[Object state change records]
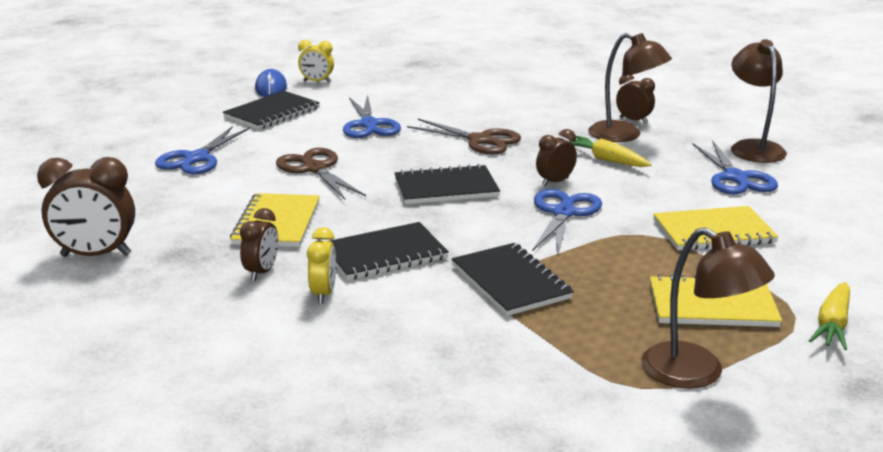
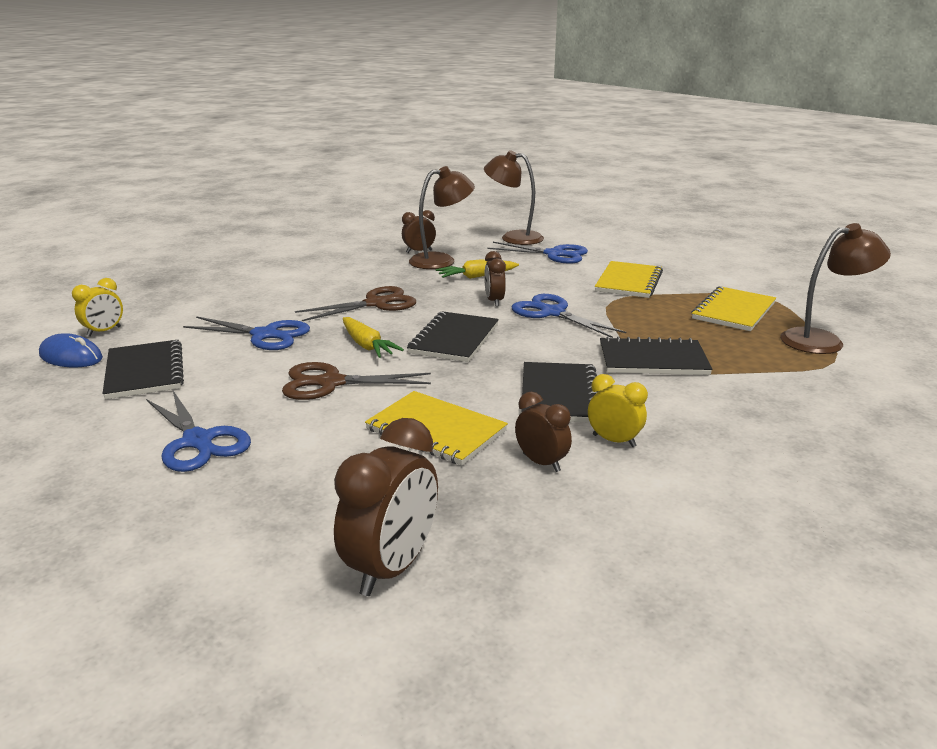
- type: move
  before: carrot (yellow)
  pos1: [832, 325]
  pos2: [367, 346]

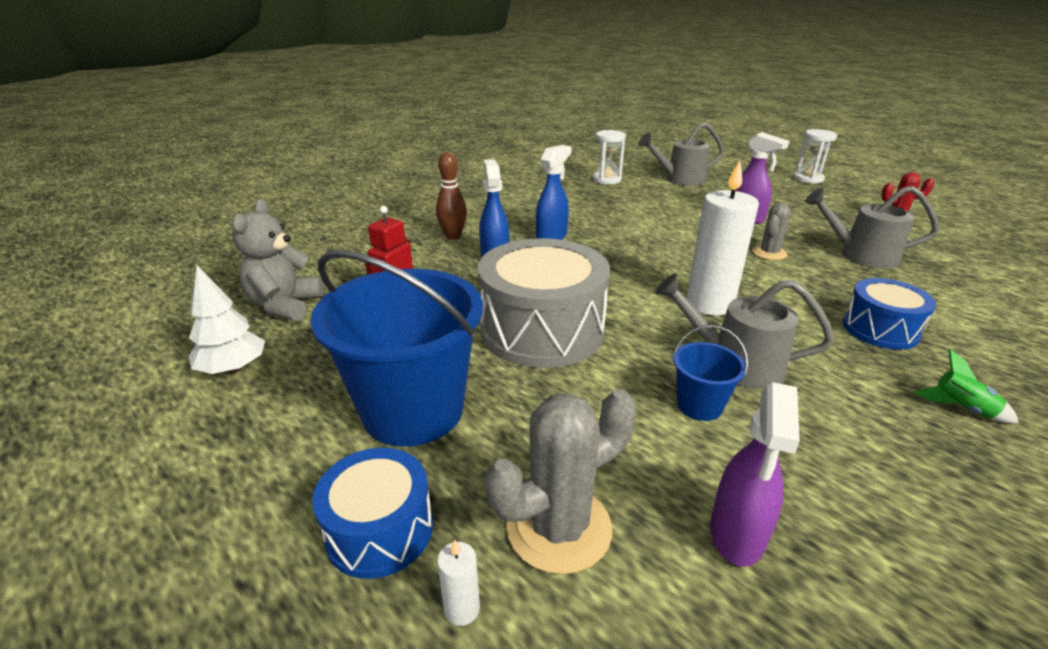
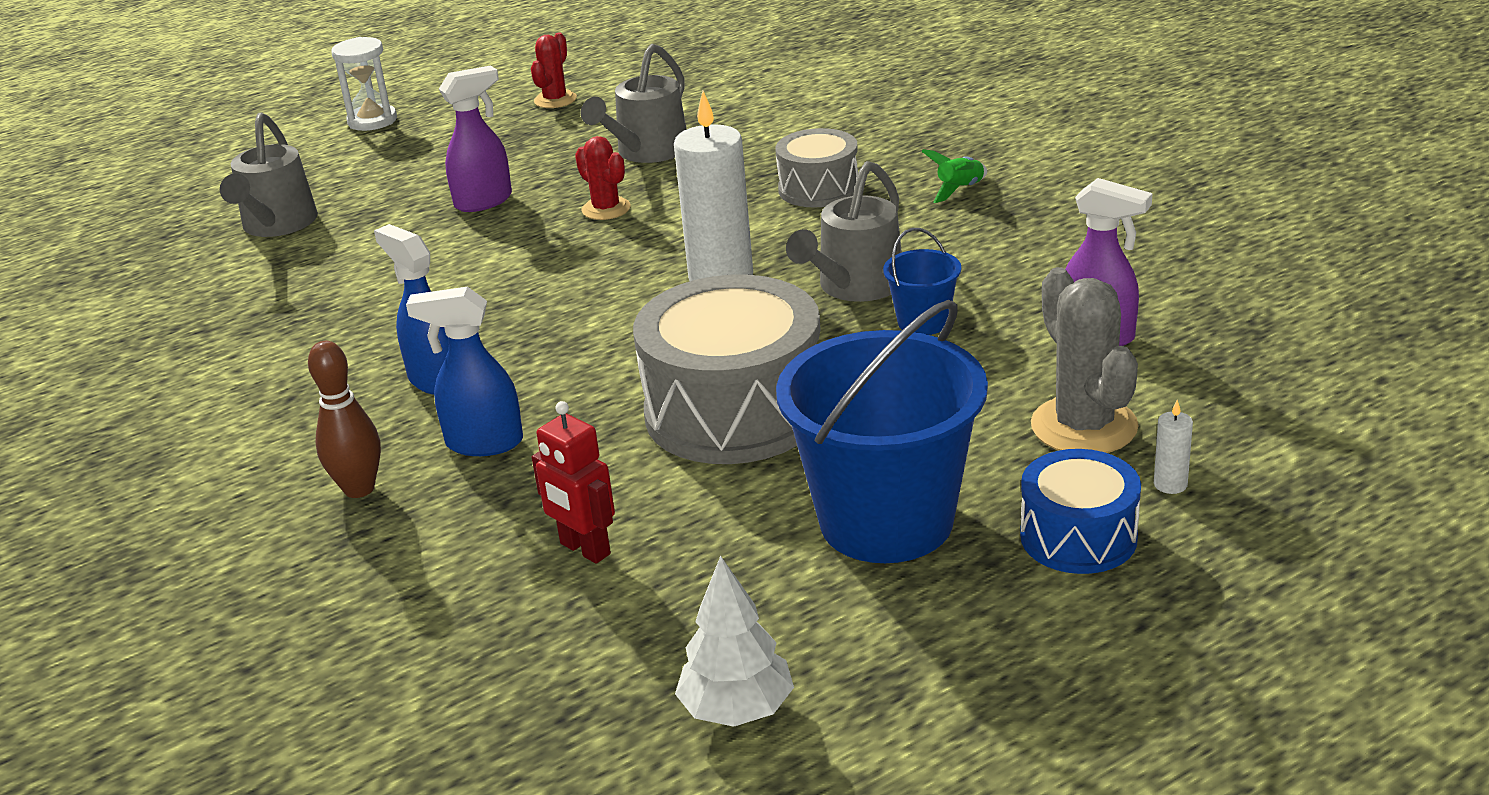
- type: delete
  before: sandglass (pure white)
  pos1: [607, 180]
- type: delete
  before: stuffed bear (ash-grey)
  pos1: [285, 305]
- type: recolor
  before: prickly plant (ash-grey)
  after: prickly plant (crimson)
  pos1: [769, 253]
  pos2: [606, 209]
- type: recolor
  before: drum (cobalt)
  after: drum (ash-grey)
  pos1: [880, 329]
  pos2: [818, 189]

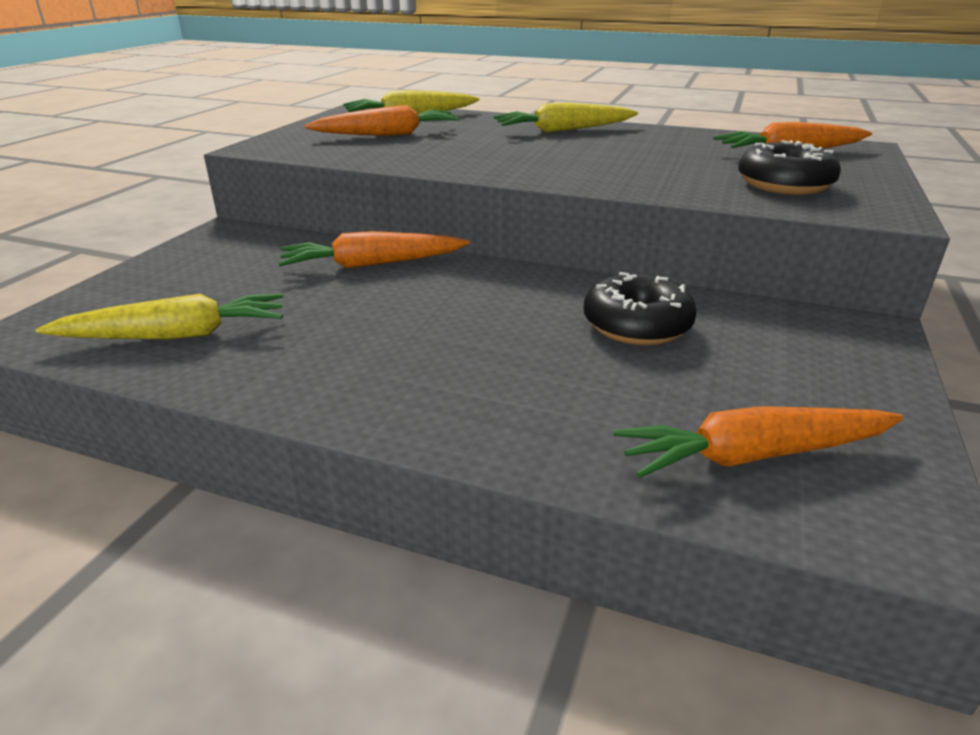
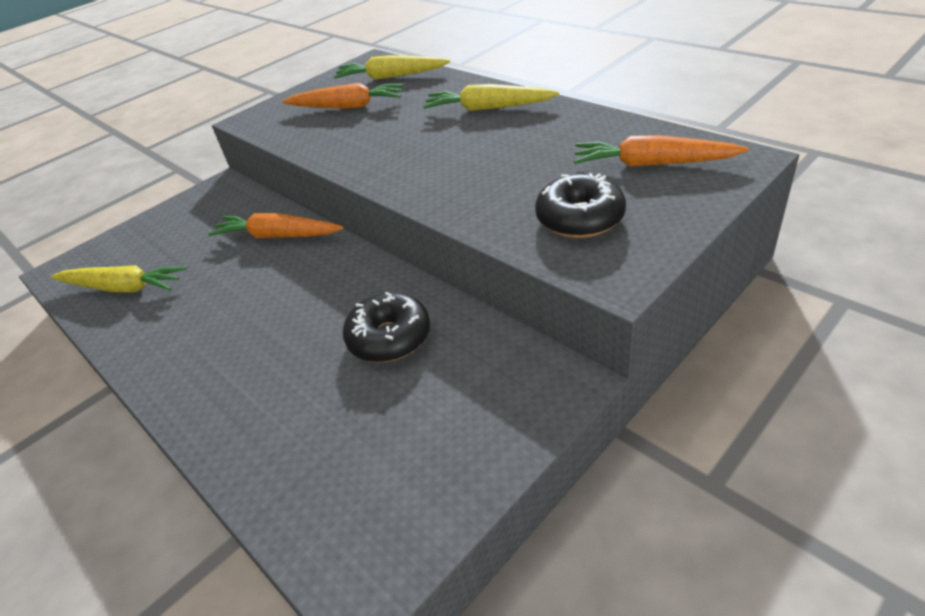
- type: delete
  before: carrot (bright orange)
  pos1: [753, 455]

◆ EXERCISE PROMPT ◆
Transcribe each entry exactly, pictures excluded.

◆ SOLVED EXERCISE ◆
- type: move
  before: carrot (yellow)
  pos1: [832, 325]
  pos2: [367, 346]

- type: delete
  before: sandglass (pure white)
  pos1: [607, 180]
- type: delete
  before: stuffed bear (ash-grey)
  pos1: [285, 305]
- type: recolor
  before: prickly plant (ash-grey)
  after: prickly plant (crimson)
  pos1: [769, 253]
  pos2: [606, 209]
- type: recolor
  before: drum (cobalt)
  after: drum (ash-grey)
  pos1: [880, 329]
  pos2: [818, 189]

- type: delete
  before: carrot (bright orange)
  pos1: [753, 455]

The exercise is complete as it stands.